**Job**
Please show, copied in full, each line of the data below that contains the word "behind". Case counts.

**Data shown**
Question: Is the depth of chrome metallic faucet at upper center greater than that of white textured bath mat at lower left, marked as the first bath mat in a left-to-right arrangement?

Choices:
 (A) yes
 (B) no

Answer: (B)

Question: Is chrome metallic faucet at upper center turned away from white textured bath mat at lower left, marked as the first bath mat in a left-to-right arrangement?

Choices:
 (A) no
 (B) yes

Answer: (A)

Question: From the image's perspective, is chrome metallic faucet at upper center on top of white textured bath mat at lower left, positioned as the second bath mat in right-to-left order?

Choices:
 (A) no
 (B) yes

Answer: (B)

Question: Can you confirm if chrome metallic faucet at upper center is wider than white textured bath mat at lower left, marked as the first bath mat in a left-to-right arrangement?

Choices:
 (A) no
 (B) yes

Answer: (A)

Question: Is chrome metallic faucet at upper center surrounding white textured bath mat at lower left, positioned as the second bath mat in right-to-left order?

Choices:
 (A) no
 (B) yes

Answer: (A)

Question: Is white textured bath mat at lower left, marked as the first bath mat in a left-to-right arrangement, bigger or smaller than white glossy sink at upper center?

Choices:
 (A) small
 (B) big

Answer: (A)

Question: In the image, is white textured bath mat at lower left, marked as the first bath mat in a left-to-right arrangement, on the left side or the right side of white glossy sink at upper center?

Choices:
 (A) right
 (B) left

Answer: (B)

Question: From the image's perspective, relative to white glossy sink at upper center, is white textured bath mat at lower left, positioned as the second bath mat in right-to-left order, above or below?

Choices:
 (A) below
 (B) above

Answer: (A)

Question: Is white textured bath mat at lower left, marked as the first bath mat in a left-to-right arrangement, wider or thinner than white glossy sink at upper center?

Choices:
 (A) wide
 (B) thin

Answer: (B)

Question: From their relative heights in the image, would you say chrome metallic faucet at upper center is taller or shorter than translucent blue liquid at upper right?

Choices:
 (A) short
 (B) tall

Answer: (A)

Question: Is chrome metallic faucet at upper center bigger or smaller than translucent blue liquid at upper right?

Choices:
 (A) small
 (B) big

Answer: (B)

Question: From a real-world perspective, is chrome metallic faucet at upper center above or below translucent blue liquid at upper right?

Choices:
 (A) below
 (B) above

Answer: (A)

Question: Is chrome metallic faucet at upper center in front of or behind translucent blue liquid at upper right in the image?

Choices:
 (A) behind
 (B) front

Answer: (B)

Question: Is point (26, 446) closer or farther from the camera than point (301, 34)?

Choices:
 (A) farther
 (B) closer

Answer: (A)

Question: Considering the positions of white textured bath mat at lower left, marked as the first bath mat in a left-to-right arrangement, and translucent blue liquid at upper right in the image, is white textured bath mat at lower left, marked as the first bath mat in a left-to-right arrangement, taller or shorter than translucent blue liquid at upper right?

**Correct output**
Question: Is chrome metallic faucet at upper center in front of or behind translucent blue liquid at upper right in the image?
 (A) behind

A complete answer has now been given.